Description of the task —
Exactly reproduce the line containing "armchair: (211, 486)" together with every line after it, through the end of the entries, and give nothing more.

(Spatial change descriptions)
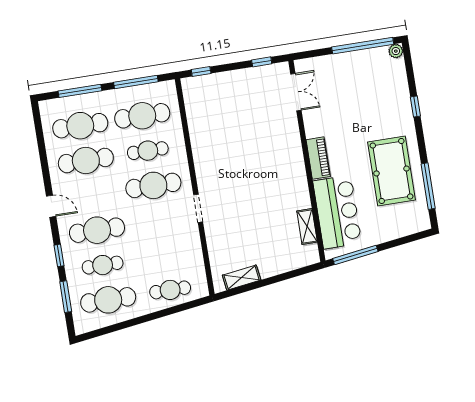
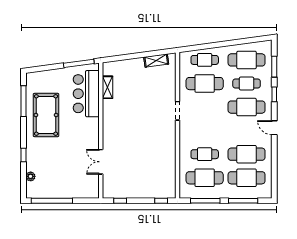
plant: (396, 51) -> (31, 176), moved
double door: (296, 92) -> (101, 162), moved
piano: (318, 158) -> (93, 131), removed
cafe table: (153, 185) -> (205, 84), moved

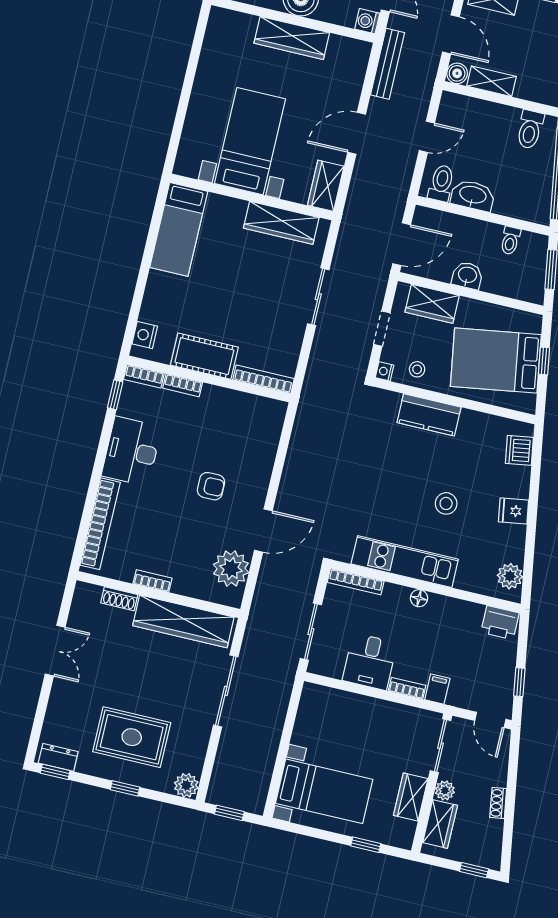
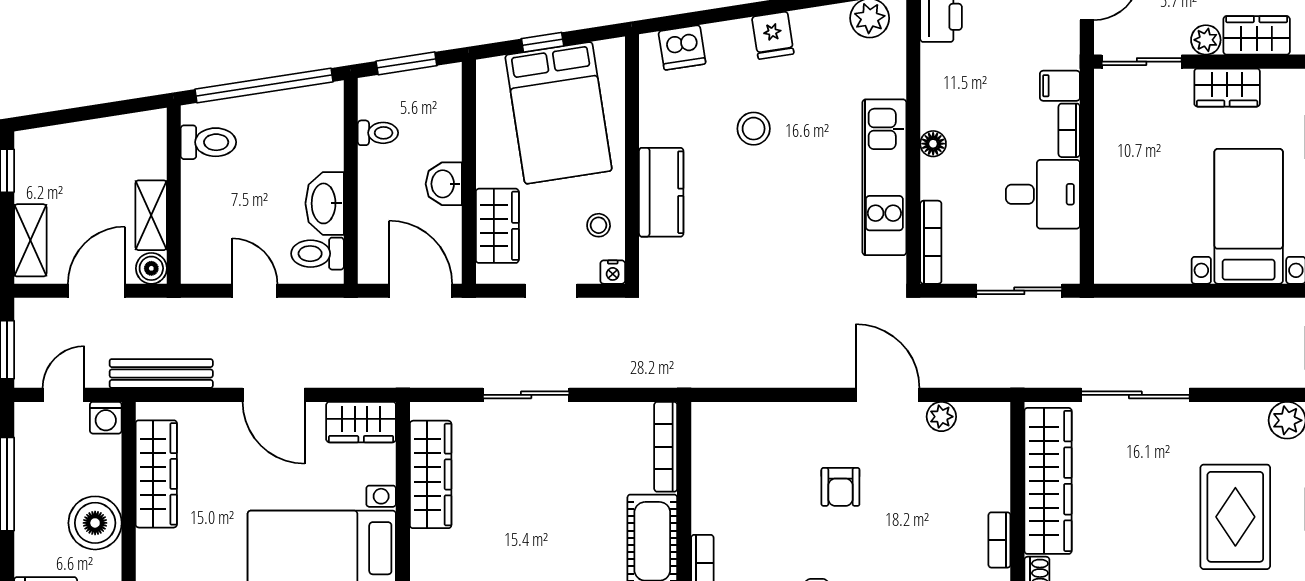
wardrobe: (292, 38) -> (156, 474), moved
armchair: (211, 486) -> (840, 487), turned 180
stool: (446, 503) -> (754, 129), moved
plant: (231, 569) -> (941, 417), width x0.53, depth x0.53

Output —
armchair: (211, 486) -> (840, 487), turned 180
stool: (446, 503) -> (754, 129), moved
plant: (231, 569) -> (941, 417), width x0.53, depth x0.53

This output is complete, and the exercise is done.